• REQUIRED TASK
Please render the lines of the data below, from the line holding "doorway (399, 201)" through the line holding "Nettleby (186, 769)", inclusive, as a JSON list of strings, one string per line, leaving out any blank lines.

• EXERCISE MATERIALS
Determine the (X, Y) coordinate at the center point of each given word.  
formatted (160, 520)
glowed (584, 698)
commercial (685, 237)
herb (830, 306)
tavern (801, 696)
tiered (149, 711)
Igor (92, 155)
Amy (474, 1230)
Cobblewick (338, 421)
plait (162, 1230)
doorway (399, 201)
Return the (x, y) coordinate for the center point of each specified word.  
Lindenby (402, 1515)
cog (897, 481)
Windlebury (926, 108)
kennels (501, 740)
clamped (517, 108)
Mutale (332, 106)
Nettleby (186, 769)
==
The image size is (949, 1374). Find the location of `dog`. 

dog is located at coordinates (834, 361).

• WRITTEN RESPONSE
[
  "doorway (399, 201)",
  "Return the (x, y) coordinate for the center point of each specified word.  ",
  "Lindenby (402, 1515)",
  "cog (897, 481)",
  "Windlebury (926, 108)",
  "kennels (501, 740)",
  "clamped (517, 108)",
  "Mutale (332, 106)",
  "Nettleby (186, 769)"
]